Using the entries that follow, write out the line containing "The camera went 170", the line containing "The grey_novimu ended", and every line between them, exactly and nothing else.

Before-and-after object lists >>
==========

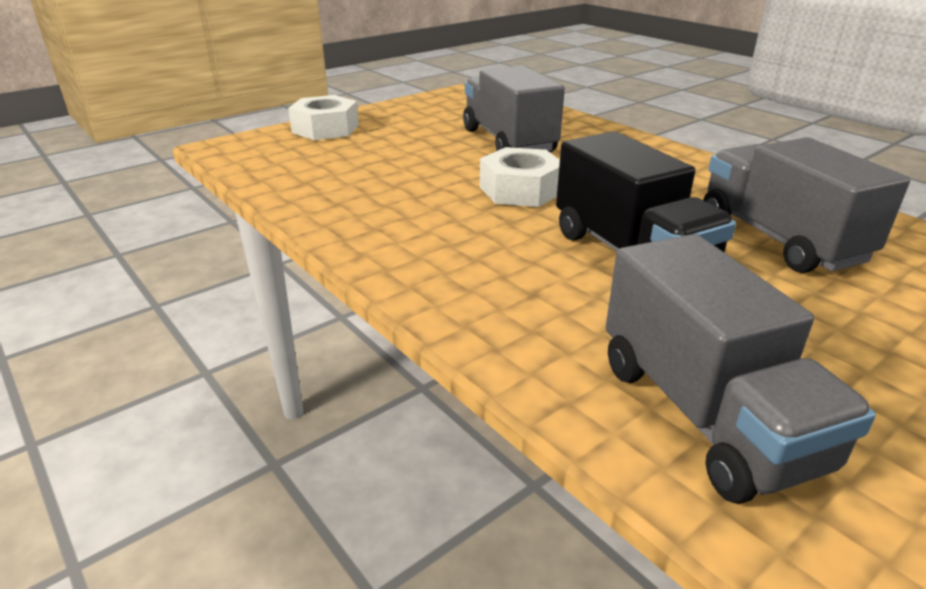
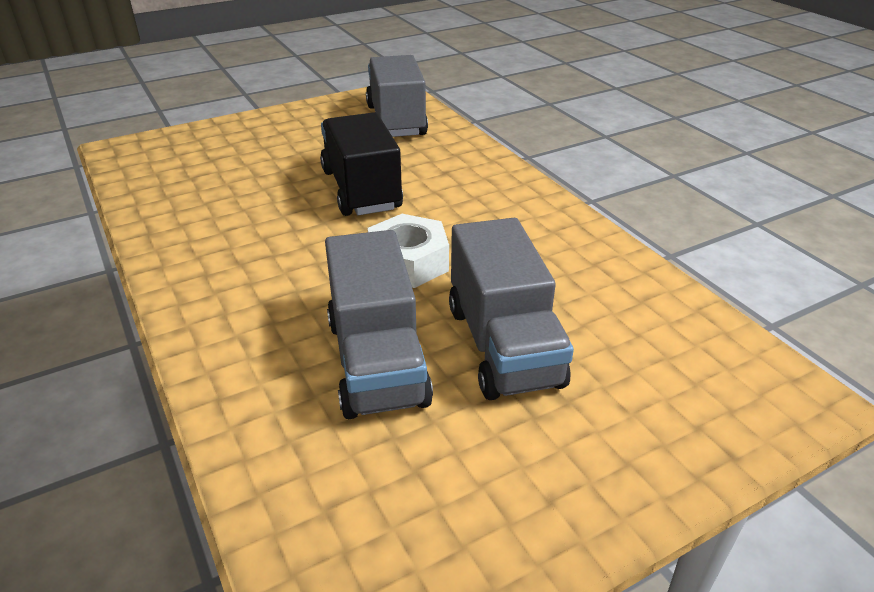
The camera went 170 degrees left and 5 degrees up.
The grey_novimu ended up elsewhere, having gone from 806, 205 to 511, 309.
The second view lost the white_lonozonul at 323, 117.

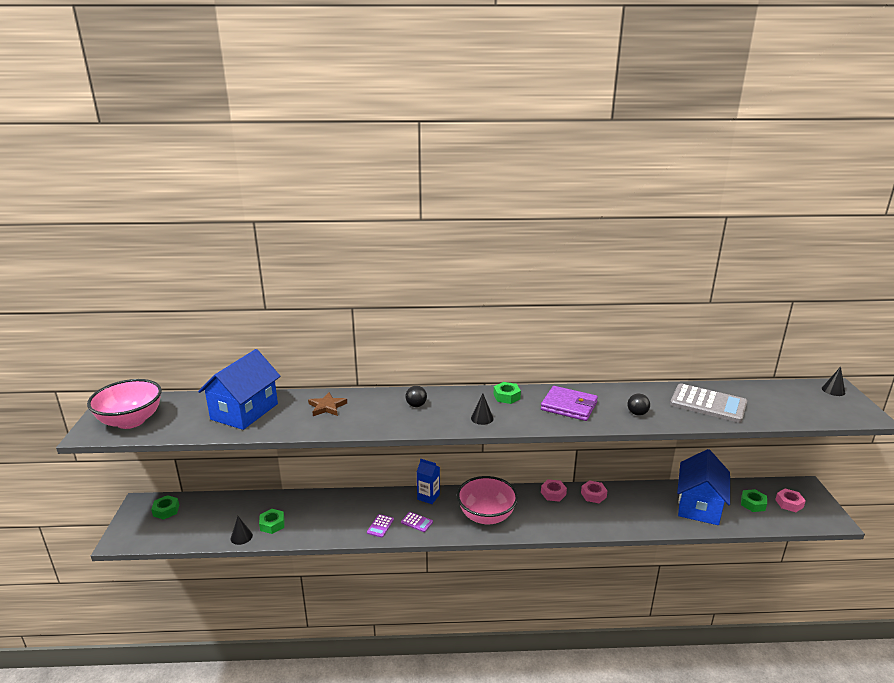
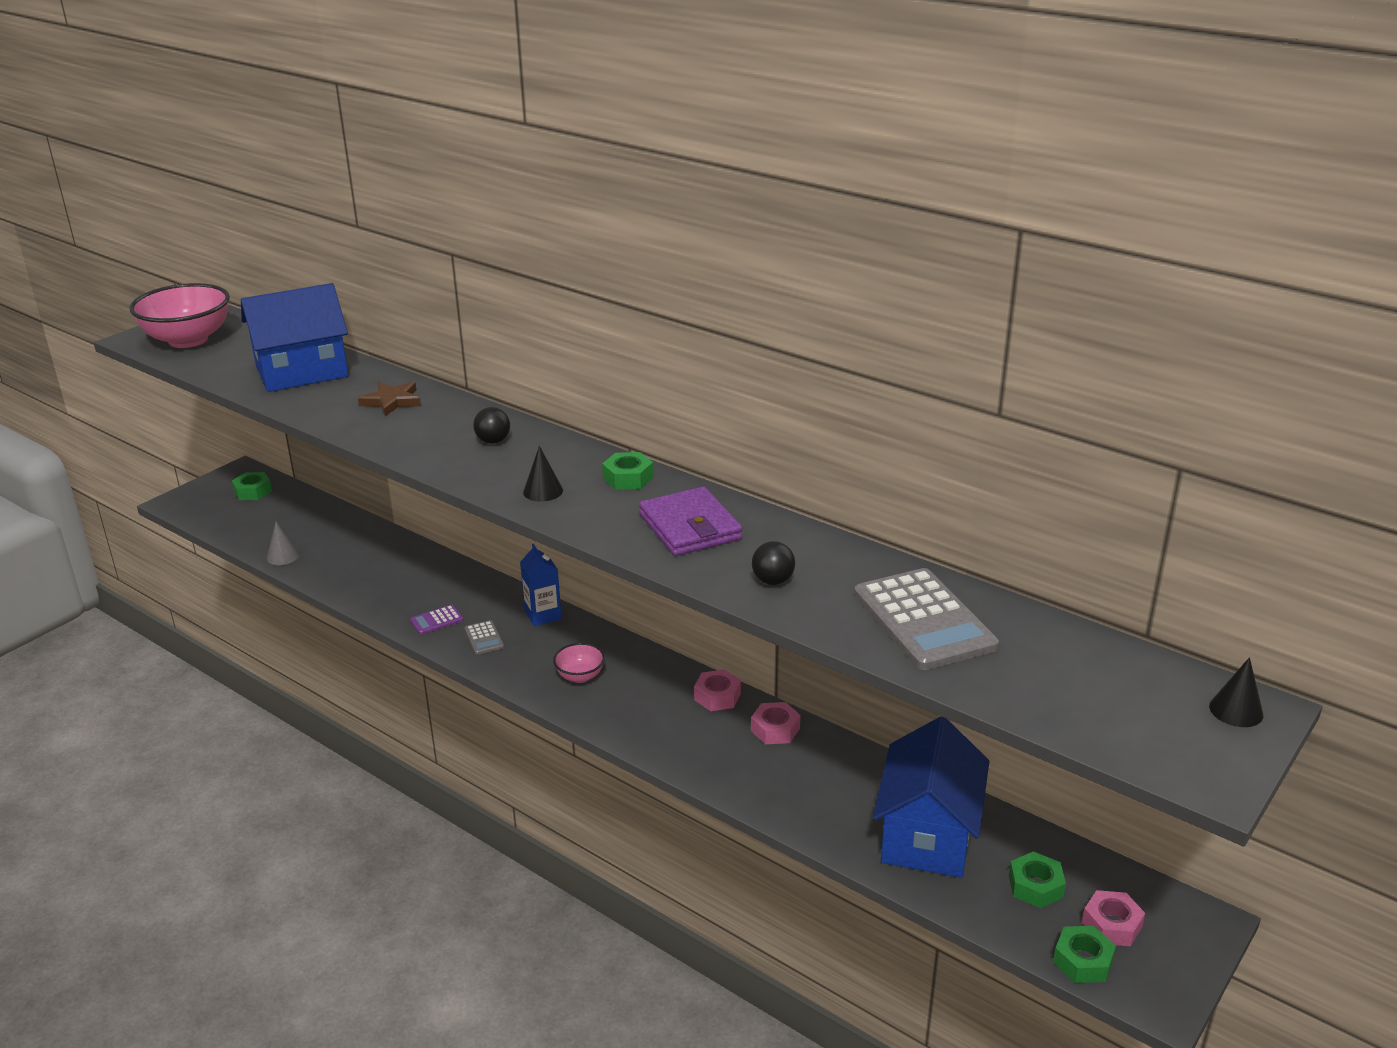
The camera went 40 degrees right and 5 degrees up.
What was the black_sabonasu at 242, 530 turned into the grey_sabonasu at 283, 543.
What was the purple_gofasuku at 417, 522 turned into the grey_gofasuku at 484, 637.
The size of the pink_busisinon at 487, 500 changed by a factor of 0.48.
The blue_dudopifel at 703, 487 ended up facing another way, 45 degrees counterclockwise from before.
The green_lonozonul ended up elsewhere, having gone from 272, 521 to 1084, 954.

==========

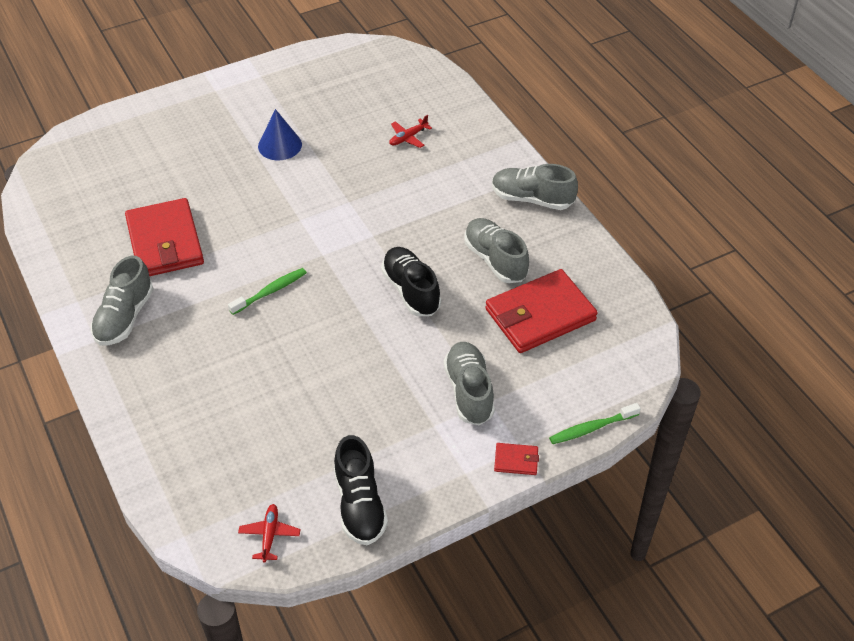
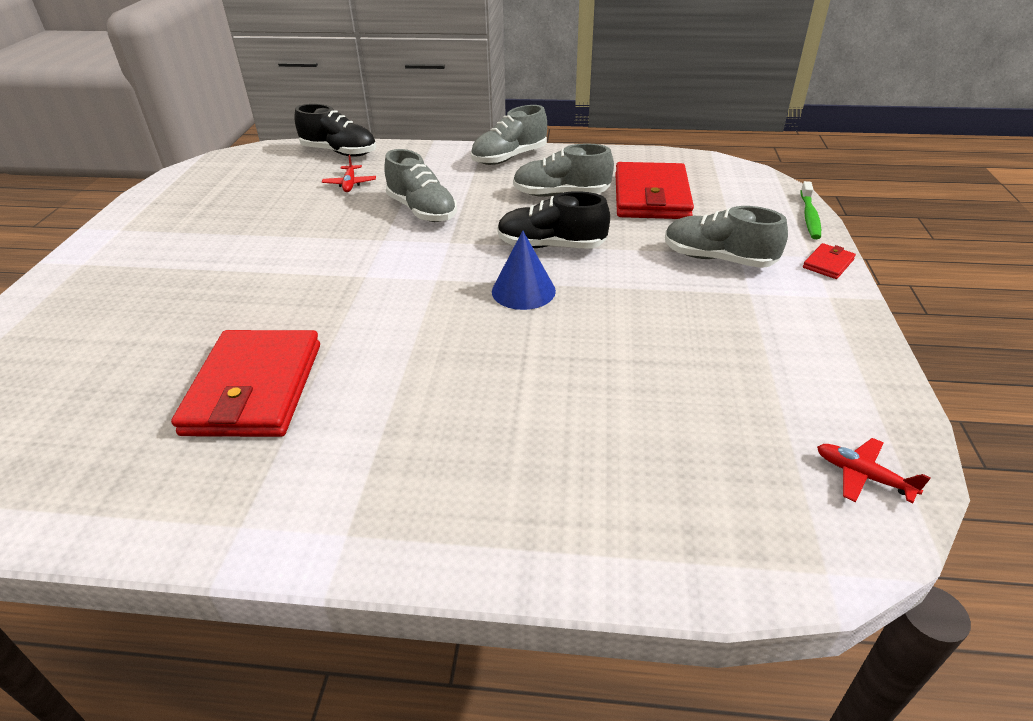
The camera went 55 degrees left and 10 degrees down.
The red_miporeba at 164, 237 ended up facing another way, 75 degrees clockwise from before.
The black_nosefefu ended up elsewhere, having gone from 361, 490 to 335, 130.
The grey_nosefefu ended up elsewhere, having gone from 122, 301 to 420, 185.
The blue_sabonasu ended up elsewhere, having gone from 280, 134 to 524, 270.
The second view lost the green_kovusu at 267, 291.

==========

Task solution >>
The camera went 170 degrees left and 5 degrees up.
The grey_novimu ended up elsewhere, having gone from 806, 205 to 511, 309.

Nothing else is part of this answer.